*DATA SECTION*.
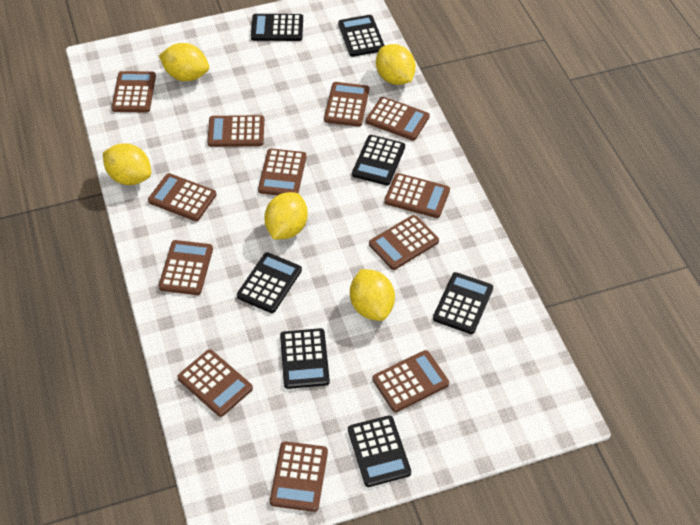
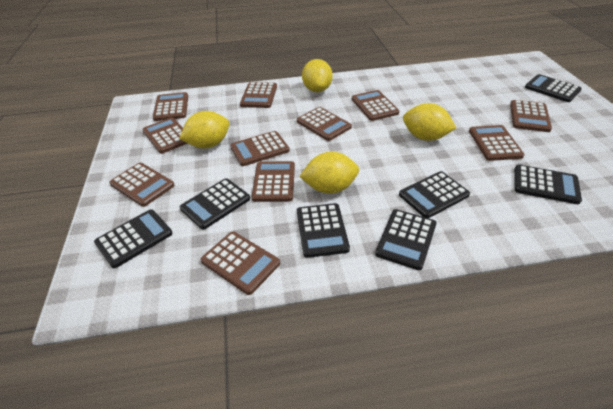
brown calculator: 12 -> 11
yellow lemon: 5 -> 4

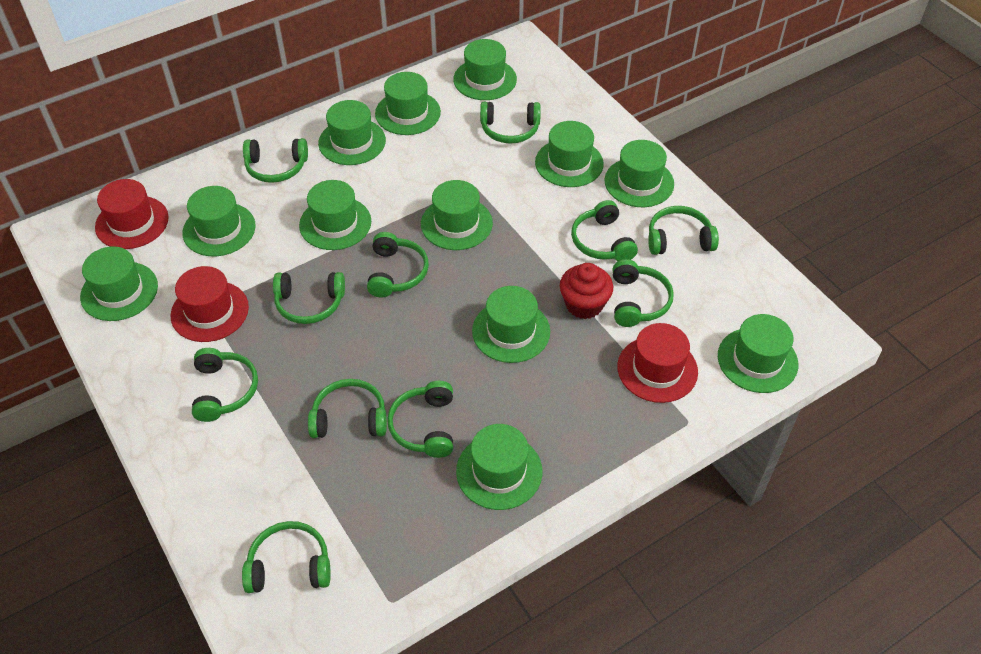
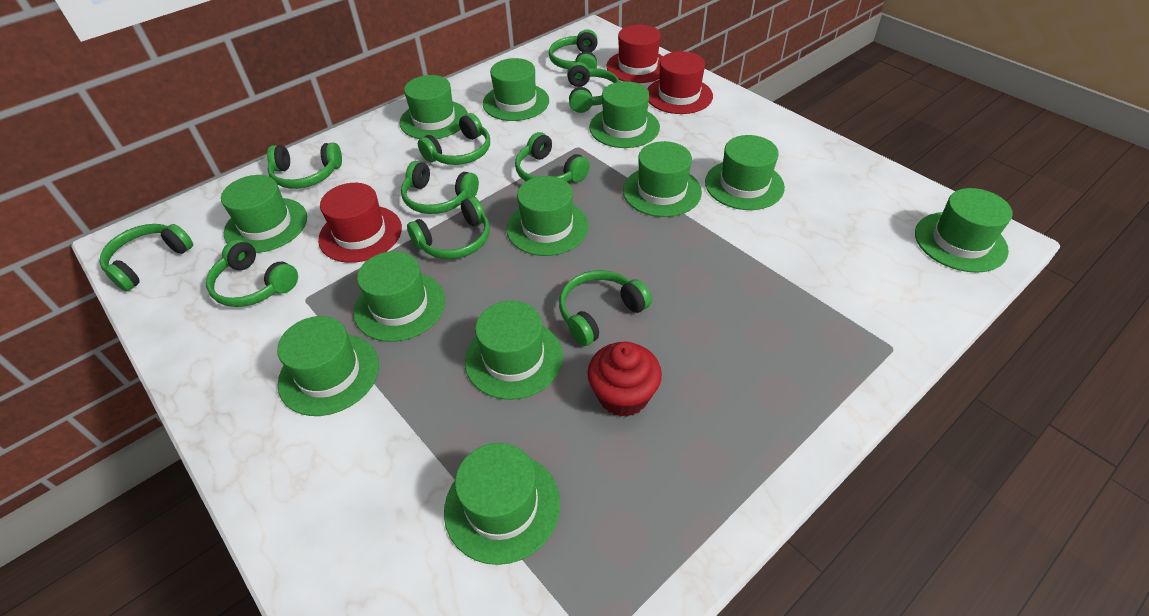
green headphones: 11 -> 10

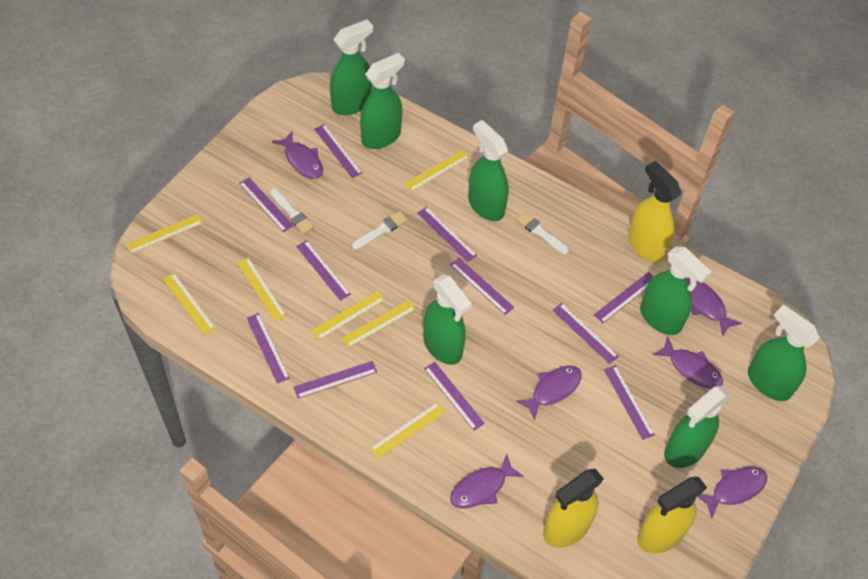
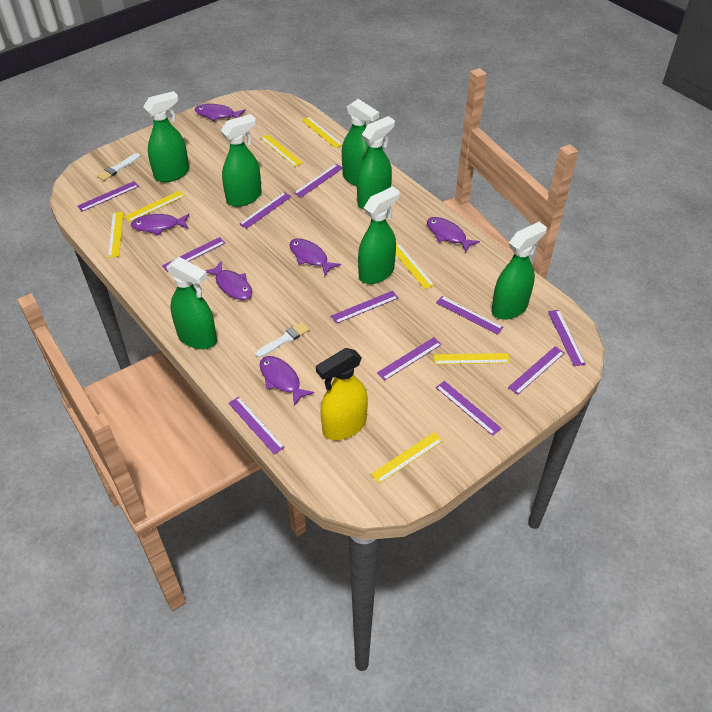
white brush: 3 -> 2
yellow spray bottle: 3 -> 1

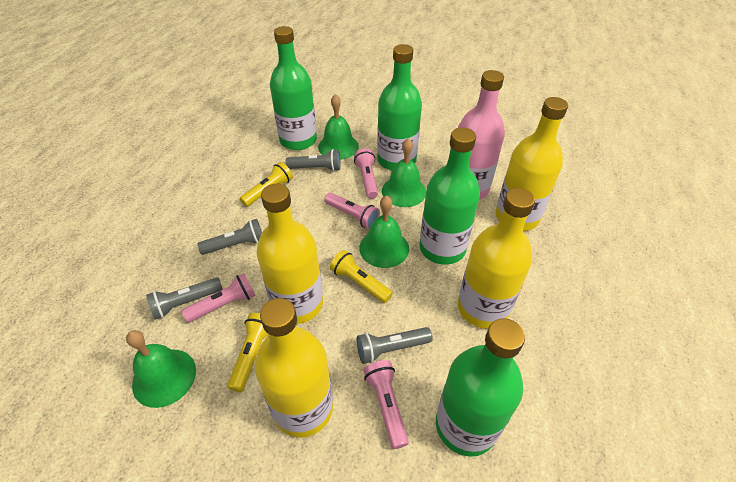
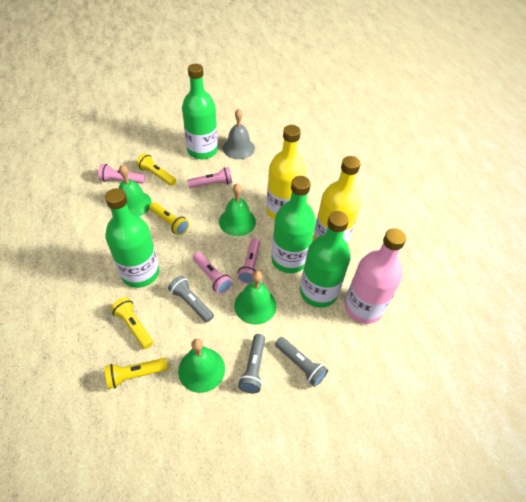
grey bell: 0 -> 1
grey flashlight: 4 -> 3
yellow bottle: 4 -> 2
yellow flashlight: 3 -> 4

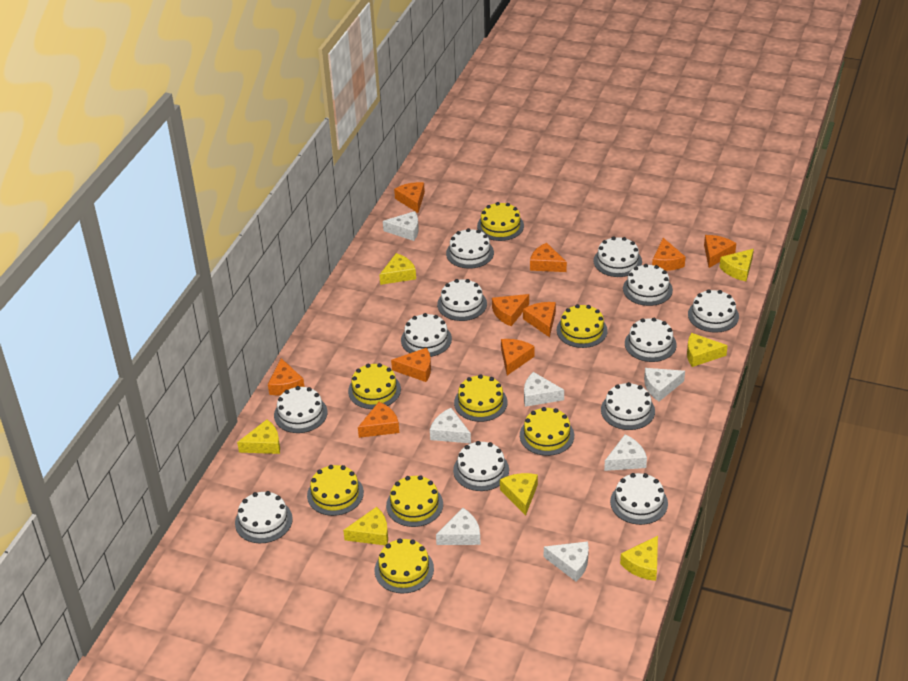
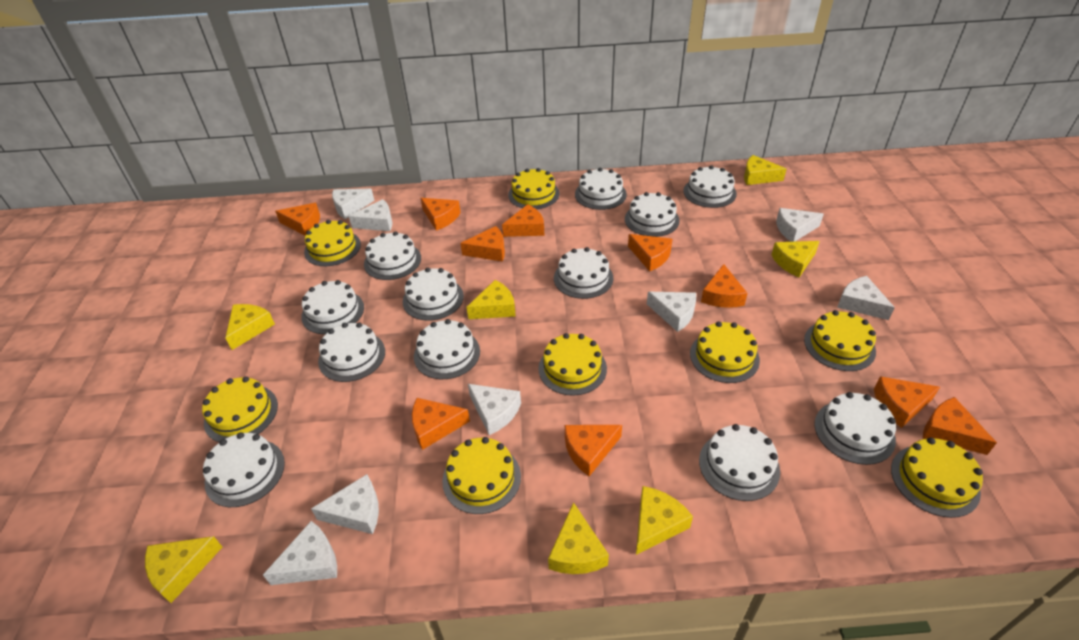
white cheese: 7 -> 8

*WHAT TO WORK ON*. What is the number of lines in the entries above that contain the string "bottle"? Reply with the number and nothing more.

*SOLUTION TO THIS PROBLEM*. 2